Directions: Write out the following listing's lines from the one with "orange plate F6" to the one with "orange brick C3:D3", exactly, with both included and no others.

Data supplied:
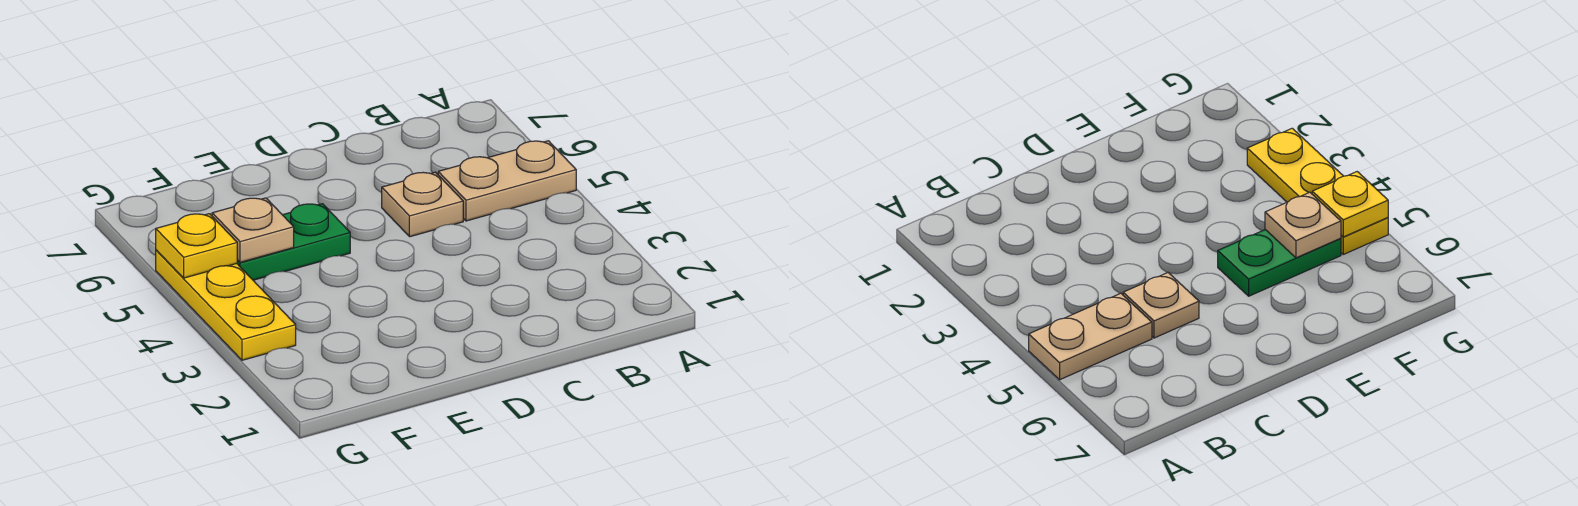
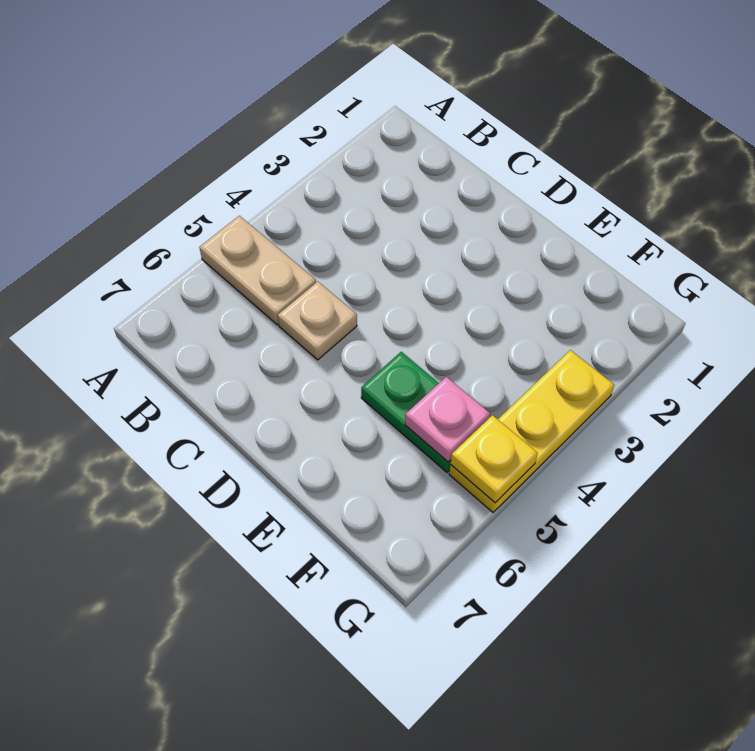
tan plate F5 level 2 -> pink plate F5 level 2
--
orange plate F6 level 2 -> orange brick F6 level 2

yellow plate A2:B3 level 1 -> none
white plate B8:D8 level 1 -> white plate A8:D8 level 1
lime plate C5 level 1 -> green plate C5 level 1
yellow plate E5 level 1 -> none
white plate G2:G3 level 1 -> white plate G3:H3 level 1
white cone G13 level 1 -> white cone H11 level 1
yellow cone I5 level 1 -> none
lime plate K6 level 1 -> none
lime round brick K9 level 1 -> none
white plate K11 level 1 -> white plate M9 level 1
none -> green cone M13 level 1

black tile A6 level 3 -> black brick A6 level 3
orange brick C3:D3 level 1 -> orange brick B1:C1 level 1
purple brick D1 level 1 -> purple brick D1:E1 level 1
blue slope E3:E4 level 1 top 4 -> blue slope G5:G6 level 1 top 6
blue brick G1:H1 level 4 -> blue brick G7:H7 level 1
...
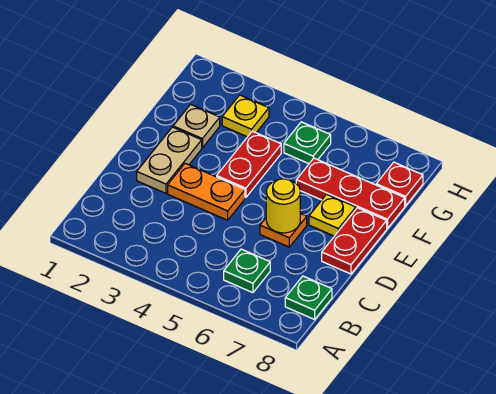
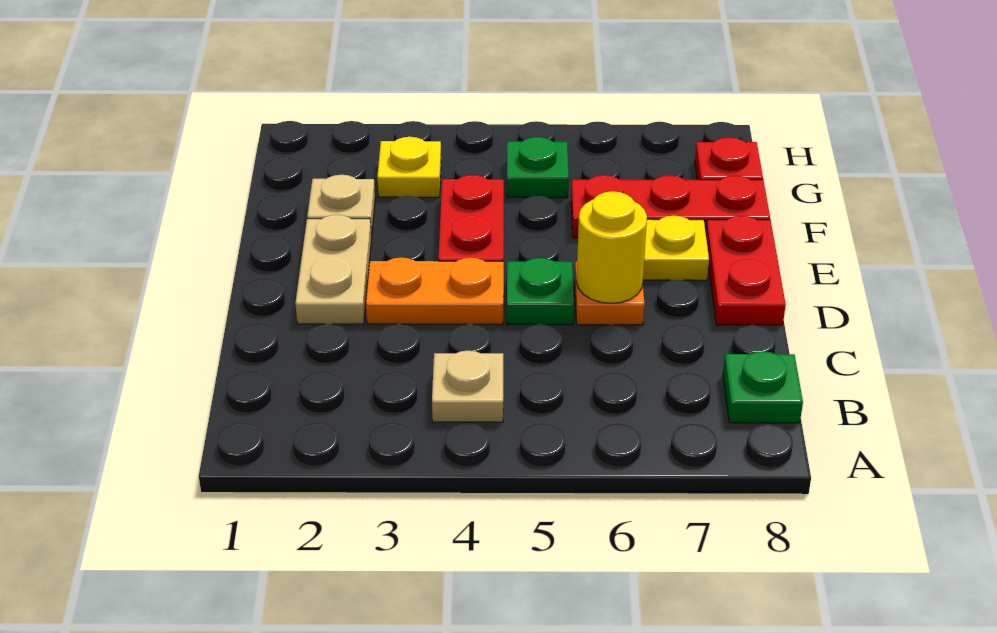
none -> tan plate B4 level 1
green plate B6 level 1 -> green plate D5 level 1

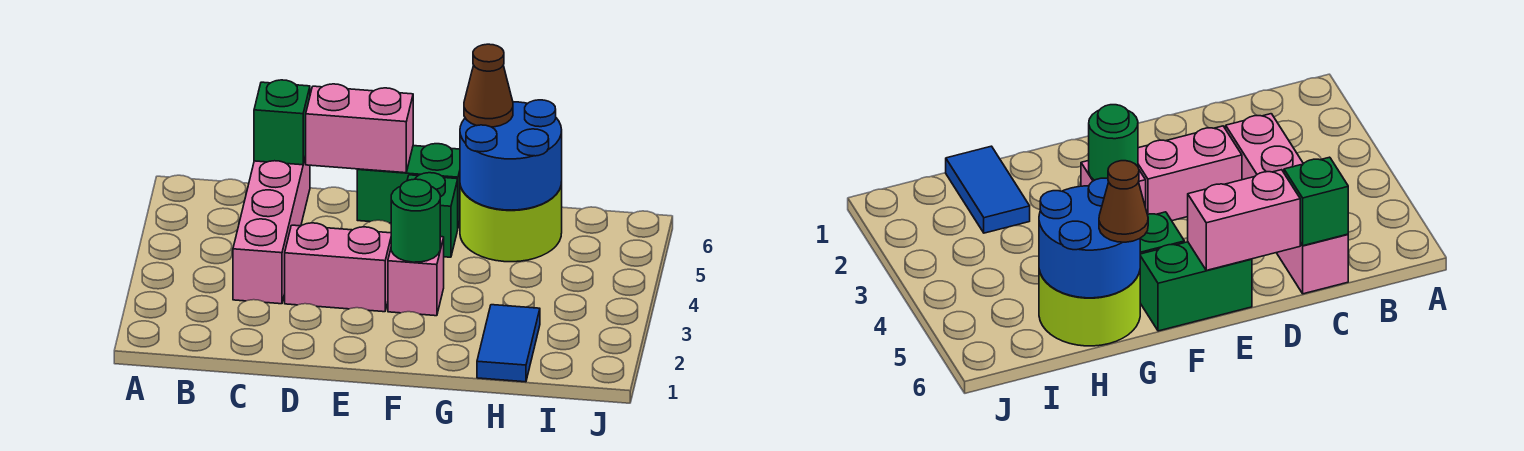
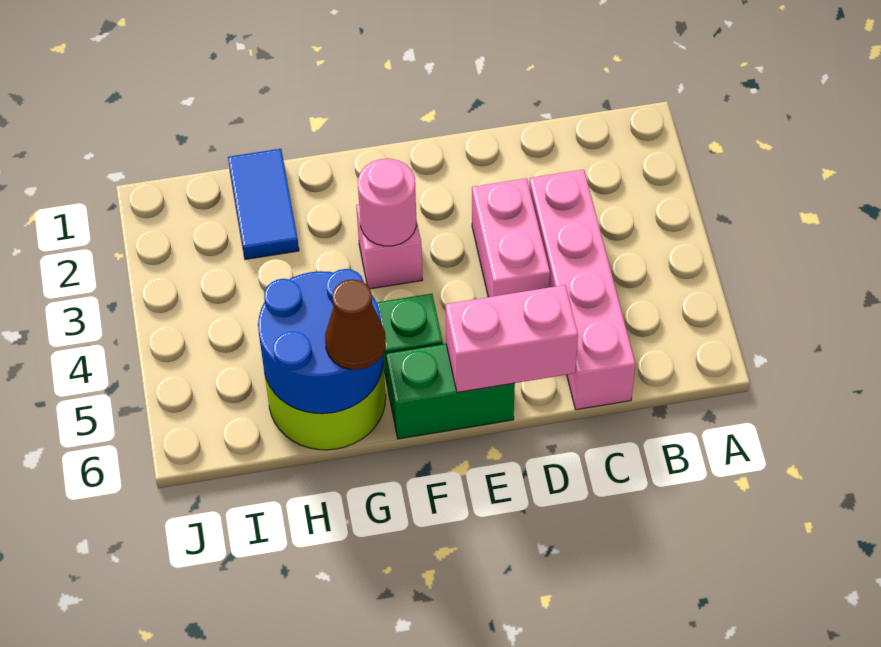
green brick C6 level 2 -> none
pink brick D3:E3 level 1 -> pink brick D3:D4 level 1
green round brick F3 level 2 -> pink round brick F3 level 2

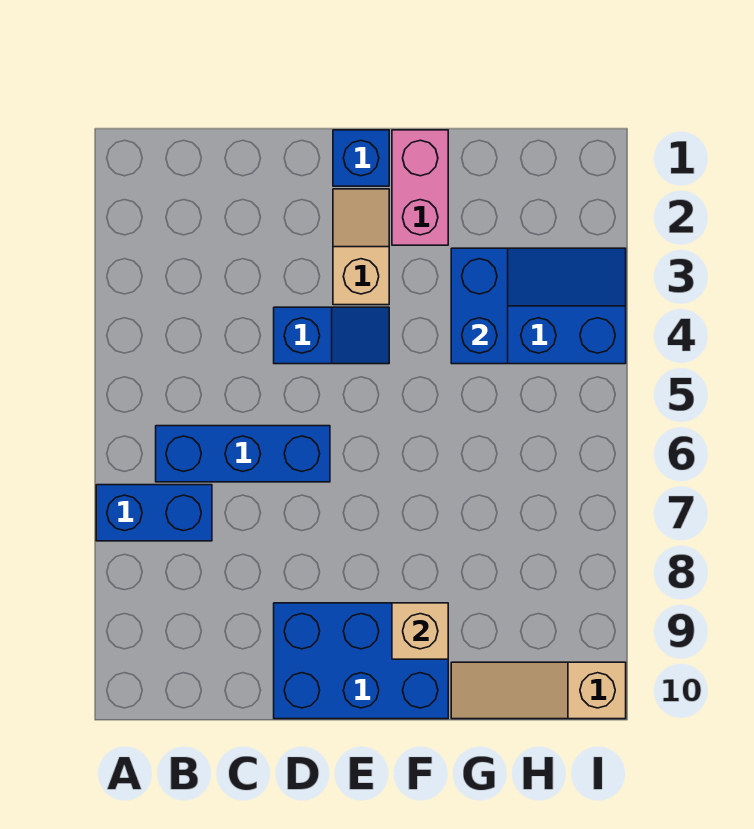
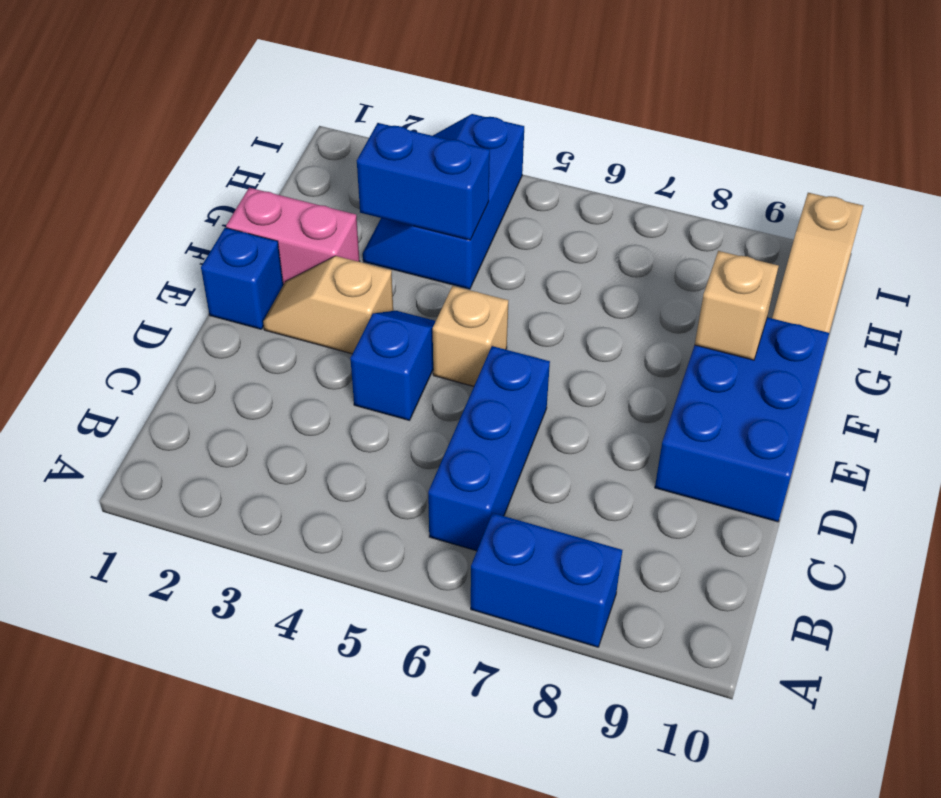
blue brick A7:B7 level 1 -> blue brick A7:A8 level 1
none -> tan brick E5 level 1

Result for this exercise:
orange plate F6 level 2 -> orange brick F6 level 2

yellow plate A2:B3 level 1 -> none
white plate B8:D8 level 1 -> white plate A8:D8 level 1
lime plate C5 level 1 -> green plate C5 level 1
yellow plate E5 level 1 -> none
white plate G2:G3 level 1 -> white plate G3:H3 level 1
white cone G13 level 1 -> white cone H11 level 1
yellow cone I5 level 1 -> none
lime plate K6 level 1 -> none
lime round brick K9 level 1 -> none
white plate K11 level 1 -> white plate M9 level 1
none -> green cone M13 level 1

black tile A6 level 3 -> black brick A6 level 3
orange brick C3:D3 level 1 -> orange brick B1:C1 level 1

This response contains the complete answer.